Among the records below, find the line that has "(730, 289) = (497, 289): none"; from there, give the lines again exactly, and stop after the line that has "(526, 473) = (361, 537): purple".

▼▼▼

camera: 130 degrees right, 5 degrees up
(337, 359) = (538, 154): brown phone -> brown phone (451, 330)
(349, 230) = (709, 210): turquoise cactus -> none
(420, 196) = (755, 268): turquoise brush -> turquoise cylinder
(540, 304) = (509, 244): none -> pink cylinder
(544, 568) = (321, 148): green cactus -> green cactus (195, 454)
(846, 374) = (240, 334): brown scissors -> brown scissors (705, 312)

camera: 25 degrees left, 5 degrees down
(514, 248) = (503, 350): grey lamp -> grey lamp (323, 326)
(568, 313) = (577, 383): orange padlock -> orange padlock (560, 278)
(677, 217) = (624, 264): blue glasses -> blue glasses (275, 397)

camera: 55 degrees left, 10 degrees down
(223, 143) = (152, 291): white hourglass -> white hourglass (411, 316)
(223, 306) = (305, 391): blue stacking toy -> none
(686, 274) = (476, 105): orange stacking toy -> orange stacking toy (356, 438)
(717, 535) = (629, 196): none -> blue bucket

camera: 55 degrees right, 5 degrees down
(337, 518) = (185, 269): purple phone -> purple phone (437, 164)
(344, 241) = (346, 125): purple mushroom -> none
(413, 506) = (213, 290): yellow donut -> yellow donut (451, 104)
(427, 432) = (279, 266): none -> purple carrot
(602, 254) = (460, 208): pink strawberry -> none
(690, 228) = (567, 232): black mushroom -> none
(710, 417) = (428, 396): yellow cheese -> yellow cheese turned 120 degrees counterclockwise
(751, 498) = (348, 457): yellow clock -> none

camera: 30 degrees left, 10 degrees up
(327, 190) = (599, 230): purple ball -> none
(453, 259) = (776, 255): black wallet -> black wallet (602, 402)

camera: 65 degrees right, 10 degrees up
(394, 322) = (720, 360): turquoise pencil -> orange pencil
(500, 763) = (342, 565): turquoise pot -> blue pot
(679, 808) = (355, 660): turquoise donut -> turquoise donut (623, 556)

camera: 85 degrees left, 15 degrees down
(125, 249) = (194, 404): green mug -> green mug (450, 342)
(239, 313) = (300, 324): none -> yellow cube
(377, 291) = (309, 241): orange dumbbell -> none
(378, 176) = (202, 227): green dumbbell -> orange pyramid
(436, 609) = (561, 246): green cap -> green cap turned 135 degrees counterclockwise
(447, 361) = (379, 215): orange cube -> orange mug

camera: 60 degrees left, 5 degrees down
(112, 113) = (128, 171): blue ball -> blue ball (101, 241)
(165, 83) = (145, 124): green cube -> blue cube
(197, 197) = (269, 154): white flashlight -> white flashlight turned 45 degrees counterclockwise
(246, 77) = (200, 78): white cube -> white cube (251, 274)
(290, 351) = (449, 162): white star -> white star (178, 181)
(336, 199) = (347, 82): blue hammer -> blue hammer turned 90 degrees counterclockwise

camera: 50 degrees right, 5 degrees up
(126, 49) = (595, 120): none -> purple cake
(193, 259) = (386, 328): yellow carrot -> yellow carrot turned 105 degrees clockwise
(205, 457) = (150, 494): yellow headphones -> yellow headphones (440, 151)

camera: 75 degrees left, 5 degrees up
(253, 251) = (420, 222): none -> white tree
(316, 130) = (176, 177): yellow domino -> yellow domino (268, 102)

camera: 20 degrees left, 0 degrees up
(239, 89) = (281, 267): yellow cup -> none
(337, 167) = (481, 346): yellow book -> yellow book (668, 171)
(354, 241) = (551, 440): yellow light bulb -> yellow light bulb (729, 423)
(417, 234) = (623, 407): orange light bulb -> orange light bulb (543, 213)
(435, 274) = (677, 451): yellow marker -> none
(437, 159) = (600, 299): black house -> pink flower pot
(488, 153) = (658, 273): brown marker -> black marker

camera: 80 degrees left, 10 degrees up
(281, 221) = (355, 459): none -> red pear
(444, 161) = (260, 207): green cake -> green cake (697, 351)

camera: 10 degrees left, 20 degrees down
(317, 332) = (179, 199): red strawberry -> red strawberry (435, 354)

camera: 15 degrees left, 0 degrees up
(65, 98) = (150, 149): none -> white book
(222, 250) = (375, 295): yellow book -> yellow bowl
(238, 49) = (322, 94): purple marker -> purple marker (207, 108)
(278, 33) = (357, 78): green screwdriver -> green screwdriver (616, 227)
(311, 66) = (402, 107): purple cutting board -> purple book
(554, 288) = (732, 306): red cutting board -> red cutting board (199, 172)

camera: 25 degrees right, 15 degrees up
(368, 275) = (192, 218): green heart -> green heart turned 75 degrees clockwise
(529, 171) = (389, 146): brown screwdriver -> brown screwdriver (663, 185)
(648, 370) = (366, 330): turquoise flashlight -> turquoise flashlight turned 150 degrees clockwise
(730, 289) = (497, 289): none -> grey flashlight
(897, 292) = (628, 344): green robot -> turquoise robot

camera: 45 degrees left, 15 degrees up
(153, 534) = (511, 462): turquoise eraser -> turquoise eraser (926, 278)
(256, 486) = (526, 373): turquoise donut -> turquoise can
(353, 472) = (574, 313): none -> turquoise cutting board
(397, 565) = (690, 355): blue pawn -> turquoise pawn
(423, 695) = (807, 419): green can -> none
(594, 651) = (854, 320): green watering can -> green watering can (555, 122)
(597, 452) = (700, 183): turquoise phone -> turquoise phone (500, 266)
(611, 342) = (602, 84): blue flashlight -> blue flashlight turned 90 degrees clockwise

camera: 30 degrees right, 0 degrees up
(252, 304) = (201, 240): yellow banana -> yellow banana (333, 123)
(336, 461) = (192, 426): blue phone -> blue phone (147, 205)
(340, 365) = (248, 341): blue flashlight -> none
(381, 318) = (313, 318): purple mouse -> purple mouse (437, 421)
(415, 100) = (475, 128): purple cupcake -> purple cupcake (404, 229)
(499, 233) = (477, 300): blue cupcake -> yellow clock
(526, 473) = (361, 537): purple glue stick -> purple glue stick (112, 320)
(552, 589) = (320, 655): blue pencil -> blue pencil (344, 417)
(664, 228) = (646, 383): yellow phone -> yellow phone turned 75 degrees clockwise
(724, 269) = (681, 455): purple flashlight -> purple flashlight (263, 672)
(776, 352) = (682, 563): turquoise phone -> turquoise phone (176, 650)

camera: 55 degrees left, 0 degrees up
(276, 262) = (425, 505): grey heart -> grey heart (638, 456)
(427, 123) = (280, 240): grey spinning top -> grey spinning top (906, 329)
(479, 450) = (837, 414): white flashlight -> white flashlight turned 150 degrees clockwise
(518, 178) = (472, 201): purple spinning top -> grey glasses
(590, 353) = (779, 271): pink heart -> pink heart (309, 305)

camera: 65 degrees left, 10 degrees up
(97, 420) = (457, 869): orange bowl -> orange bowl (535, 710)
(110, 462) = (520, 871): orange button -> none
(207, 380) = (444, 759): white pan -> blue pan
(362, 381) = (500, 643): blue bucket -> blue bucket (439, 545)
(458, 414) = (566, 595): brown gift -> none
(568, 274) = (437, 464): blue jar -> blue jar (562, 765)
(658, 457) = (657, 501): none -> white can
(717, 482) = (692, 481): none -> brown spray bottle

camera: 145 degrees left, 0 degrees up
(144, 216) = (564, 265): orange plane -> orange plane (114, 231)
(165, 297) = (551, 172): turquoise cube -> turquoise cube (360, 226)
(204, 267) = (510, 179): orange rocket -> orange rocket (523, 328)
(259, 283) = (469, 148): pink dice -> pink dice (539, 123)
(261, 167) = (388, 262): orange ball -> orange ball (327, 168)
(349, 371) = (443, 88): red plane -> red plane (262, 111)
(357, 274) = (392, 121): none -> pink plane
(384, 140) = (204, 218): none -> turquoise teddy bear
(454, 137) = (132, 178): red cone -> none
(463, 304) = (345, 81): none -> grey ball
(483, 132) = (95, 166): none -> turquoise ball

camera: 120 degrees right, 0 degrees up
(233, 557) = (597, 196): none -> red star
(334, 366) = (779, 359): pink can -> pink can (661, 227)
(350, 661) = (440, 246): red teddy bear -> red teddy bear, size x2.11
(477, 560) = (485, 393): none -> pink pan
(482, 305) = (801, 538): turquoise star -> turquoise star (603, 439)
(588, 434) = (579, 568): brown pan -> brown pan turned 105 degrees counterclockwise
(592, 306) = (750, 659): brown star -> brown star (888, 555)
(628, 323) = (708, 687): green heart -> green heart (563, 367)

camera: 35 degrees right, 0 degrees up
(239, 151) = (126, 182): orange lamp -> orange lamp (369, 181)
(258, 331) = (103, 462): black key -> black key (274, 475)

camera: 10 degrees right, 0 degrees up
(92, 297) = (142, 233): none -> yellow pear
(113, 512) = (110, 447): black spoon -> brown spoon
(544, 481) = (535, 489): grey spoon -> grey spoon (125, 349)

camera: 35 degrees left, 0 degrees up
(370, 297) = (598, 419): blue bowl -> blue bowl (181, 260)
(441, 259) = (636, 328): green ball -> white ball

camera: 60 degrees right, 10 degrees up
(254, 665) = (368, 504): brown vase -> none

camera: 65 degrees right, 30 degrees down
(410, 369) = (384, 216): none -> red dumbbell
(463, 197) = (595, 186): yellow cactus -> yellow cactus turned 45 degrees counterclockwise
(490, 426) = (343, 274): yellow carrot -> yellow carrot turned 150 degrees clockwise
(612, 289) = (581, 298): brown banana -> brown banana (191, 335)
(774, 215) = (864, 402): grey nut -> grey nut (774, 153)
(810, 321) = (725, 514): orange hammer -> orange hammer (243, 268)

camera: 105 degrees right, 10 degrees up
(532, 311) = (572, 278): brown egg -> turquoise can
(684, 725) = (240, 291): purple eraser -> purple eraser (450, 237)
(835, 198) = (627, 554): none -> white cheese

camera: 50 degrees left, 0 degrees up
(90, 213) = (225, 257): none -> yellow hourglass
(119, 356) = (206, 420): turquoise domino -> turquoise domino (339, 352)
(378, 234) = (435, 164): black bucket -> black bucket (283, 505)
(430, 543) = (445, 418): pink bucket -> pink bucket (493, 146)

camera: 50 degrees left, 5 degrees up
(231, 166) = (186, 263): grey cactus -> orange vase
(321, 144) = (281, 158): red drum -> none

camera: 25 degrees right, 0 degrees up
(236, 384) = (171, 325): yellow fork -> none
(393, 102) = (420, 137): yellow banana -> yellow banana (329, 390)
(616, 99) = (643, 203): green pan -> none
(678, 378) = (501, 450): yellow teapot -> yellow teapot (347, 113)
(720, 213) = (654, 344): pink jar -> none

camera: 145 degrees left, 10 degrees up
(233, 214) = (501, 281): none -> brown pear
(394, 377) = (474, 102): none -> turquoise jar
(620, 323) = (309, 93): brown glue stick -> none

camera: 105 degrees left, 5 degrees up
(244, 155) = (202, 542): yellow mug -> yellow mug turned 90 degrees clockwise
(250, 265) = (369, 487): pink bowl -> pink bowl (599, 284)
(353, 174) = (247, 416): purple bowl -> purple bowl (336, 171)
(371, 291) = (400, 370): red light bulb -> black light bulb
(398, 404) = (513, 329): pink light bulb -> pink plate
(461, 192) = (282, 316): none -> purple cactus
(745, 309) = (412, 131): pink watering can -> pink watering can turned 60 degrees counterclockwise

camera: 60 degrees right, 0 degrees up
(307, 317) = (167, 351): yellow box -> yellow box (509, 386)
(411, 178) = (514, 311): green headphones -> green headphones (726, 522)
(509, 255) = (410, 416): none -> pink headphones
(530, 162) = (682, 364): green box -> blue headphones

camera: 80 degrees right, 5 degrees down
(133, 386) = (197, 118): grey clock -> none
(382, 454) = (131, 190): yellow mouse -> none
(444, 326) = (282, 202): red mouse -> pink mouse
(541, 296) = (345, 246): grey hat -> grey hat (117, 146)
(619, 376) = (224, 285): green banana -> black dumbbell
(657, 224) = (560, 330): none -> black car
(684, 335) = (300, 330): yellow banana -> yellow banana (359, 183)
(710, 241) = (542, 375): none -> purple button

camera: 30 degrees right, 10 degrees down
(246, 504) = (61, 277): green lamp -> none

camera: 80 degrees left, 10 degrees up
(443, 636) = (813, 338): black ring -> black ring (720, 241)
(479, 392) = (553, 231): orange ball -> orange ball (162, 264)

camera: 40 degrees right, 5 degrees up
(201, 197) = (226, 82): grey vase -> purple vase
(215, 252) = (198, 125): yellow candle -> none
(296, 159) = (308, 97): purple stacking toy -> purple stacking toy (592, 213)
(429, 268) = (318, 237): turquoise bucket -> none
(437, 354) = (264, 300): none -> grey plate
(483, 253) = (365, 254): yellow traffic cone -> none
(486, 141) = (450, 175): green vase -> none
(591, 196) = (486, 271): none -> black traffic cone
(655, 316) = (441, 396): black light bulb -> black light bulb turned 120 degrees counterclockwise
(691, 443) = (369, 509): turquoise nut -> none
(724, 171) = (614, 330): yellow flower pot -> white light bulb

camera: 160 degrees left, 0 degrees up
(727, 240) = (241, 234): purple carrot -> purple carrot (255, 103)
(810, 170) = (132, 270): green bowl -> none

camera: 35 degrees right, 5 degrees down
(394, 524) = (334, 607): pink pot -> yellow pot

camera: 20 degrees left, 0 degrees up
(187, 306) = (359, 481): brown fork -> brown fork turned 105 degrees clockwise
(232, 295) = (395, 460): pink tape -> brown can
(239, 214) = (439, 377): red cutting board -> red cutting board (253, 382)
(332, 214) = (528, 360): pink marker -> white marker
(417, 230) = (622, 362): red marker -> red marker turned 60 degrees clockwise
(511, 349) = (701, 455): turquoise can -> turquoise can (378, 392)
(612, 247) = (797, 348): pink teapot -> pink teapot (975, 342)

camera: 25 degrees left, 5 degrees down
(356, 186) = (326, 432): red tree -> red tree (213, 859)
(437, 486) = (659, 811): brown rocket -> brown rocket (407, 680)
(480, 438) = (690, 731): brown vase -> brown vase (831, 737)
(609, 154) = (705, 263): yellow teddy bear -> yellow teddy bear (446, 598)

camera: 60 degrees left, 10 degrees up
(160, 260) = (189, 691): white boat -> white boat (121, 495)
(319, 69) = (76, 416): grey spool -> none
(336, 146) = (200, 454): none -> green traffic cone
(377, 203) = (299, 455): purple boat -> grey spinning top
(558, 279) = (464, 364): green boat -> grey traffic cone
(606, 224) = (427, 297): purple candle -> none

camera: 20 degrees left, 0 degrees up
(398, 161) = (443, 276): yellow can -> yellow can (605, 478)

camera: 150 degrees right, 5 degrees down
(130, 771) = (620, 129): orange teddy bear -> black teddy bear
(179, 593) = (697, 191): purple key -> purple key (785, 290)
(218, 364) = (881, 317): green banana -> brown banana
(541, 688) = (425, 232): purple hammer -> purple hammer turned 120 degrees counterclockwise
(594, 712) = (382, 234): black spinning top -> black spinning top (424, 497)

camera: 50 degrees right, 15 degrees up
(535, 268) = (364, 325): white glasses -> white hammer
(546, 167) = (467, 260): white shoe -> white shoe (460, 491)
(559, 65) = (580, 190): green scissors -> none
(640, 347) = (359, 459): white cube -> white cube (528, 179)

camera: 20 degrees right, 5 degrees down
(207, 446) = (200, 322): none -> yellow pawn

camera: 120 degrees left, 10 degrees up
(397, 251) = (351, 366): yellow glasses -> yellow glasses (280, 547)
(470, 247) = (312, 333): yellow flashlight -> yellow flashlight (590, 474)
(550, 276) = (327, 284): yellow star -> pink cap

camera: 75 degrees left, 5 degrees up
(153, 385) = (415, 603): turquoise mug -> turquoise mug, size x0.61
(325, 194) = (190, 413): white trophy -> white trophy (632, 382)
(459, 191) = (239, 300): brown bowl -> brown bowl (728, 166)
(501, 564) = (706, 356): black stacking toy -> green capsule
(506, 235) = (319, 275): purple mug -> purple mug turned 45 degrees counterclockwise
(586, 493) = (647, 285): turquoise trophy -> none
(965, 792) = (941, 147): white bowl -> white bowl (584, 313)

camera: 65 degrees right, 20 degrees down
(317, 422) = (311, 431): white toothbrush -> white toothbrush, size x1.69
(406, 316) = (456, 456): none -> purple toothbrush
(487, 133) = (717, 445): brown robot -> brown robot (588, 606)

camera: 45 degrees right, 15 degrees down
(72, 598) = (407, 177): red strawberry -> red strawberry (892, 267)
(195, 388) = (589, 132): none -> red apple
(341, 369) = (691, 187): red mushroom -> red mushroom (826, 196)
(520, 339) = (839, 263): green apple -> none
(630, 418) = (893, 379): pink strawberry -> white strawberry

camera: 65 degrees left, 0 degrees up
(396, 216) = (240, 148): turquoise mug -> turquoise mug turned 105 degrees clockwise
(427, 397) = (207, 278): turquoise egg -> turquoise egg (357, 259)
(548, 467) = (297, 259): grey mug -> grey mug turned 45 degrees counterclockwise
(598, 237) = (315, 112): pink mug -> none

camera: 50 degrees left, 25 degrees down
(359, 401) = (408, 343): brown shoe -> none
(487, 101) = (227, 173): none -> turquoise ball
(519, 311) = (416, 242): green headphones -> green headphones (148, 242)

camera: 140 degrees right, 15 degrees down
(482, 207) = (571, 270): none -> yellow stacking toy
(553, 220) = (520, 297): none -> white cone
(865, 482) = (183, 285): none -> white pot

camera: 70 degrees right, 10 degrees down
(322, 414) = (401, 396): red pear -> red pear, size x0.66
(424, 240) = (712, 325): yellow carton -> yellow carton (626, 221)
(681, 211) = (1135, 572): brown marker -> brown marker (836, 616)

▲▲▲

*RESPONSE*.
(730, 289) = (497, 289): none -> grey flashlight
(897, 292) = (628, 344): green robot -> turquoise robot

camera: 45 degrees left, 15 degrees up
(153, 534) = (511, 462): turquoise eraser -> turquoise eraser (926, 278)
(256, 486) = (526, 373): turquoise donut -> turquoise can
(353, 472) = (574, 313): none -> turquoise cutting board
(397, 565) = (690, 355): blue pawn -> turquoise pawn
(423, 695) = (807, 419): green can -> none
(594, 651) = (854, 320): green watering can -> green watering can (555, 122)
(597, 452) = (700, 183): turquoise phone -> turquoise phone (500, 266)
(611, 342) = (602, 84): blue flashlight -> blue flashlight turned 90 degrees clockwise

camera: 30 degrees right, 0 degrees up
(252, 304) = (201, 240): yellow banana -> yellow banana (333, 123)
(336, 461) = (192, 426): blue phone -> blue phone (147, 205)
(340, 365) = (248, 341): blue flashlight -> none
(381, 318) = (313, 318): purple mouse -> purple mouse (437, 421)
(415, 100) = (475, 128): purple cupcake -> purple cupcake (404, 229)
(499, 233) = (477, 300): blue cupcake -> yellow clock
(526, 473) = (361, 537): purple glue stick -> purple glue stick (112, 320)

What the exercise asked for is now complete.